Task objective. Return every line from the records below in which the word "none" is found.

-- -- --

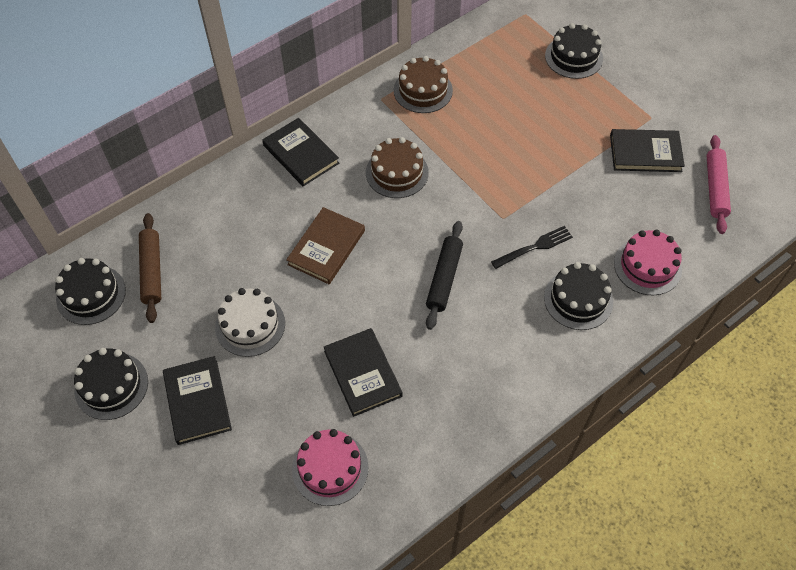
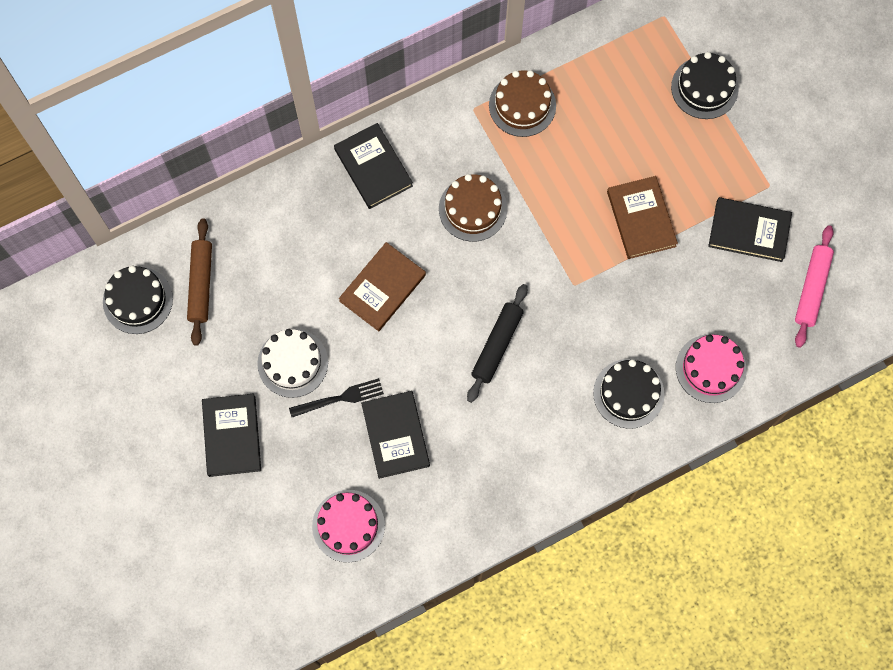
camera: 10 degrees right, 15 degrees up
(111, 386) = (151, 404): black cake -> none
(534, 247) = (599, 325): black fork -> black fork (340, 398)
(548, 158) = (641, 219): none -> brown book

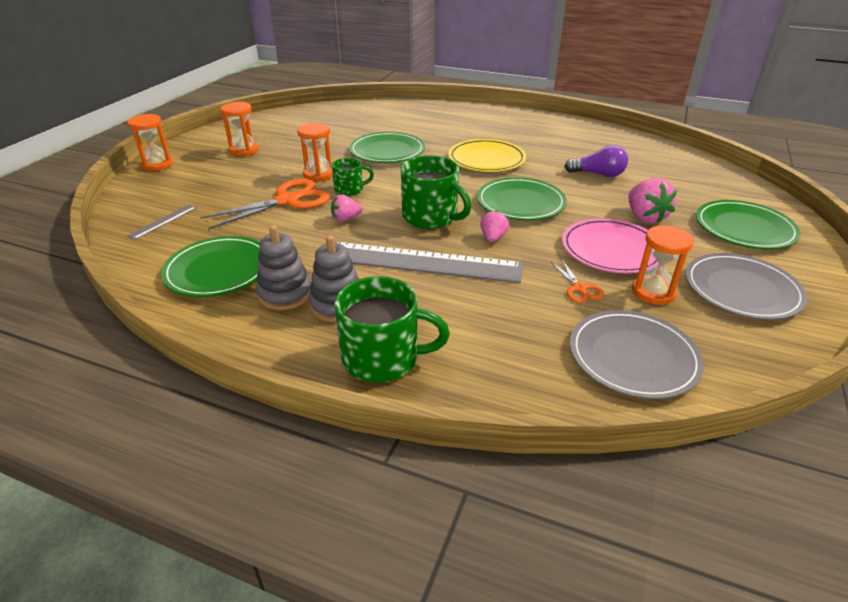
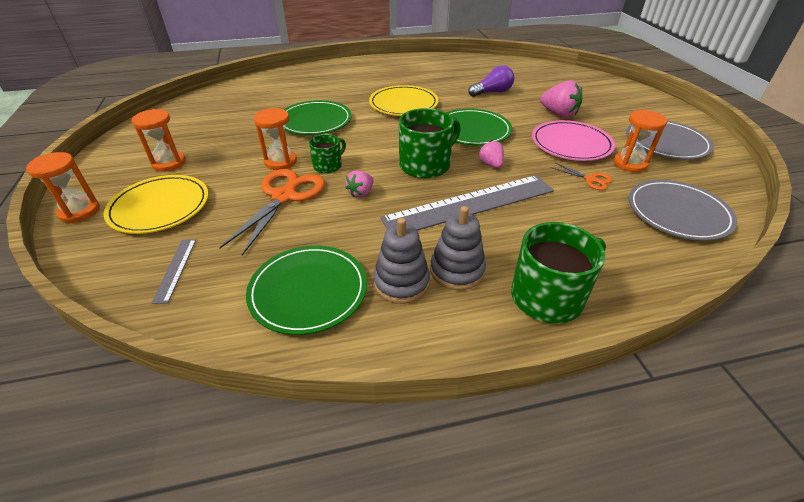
camera: 35 degrees left, 5 degrees up
(202, 178) = (160, 207): none -> yellow plate
(431, 217) = (426, 165): green mug -> green mug turned 45 degrees counterclockwise
(744, 228) = (616, 102): green plate -> none

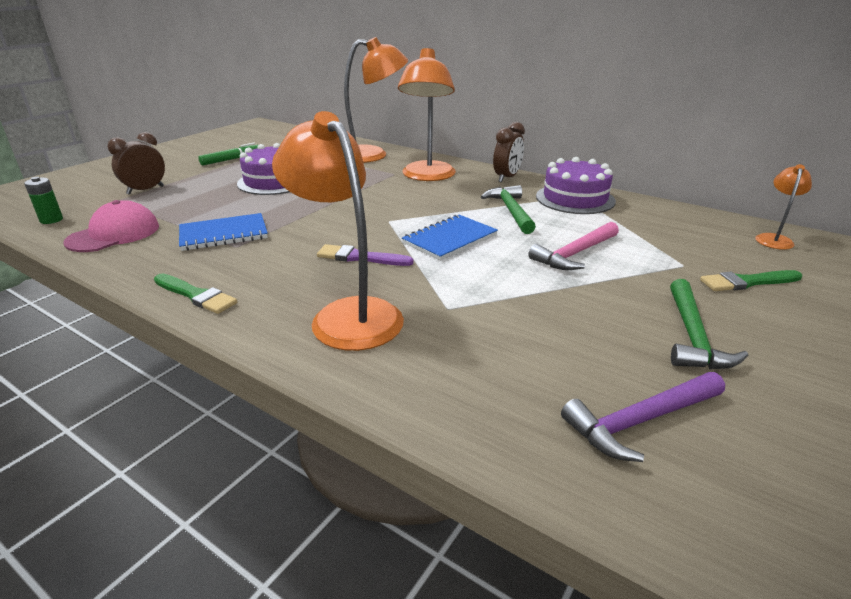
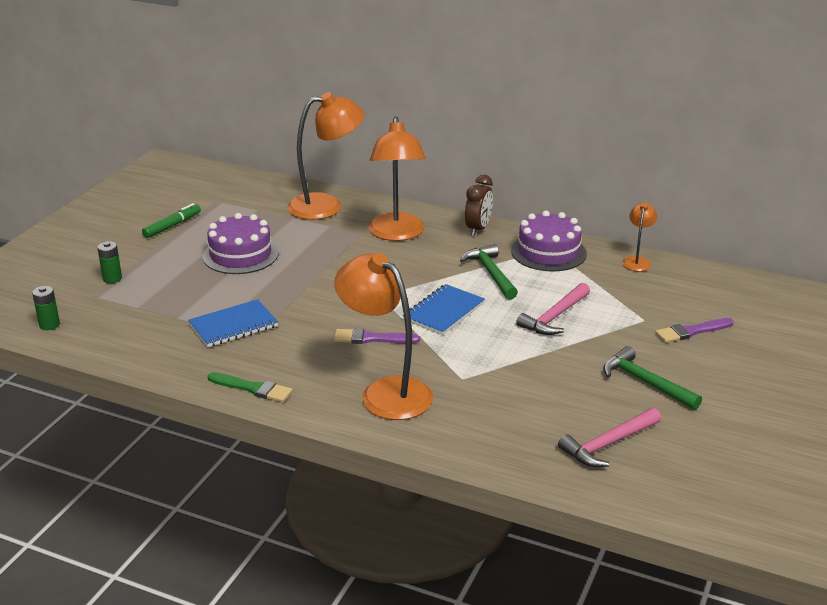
camera: 10 degrees left, 0 degrees up
(114, 234) = (128, 335): pink cap -> none
(145, 190) = (112, 278): brown clock -> green battery
(640, 421) = (608, 444): purple hammer -> pink hammer
(692, 336) = (645, 382): green hammer -> green hammer turned 135 degrees clockwise
(747, 282) = (691, 331): green brush -> purple brush
(773, 239) = (721, 285): orange lamp -> orange lamp (637, 261)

-- -- --

Result of the task.
(111, 386) = (151, 404): black cake -> none
(548, 158) = (641, 219): none -> brown book
(202, 178) = (160, 207): none -> yellow plate
(744, 228) = (616, 102): green plate -> none
(114, 234) = (128, 335): pink cap -> none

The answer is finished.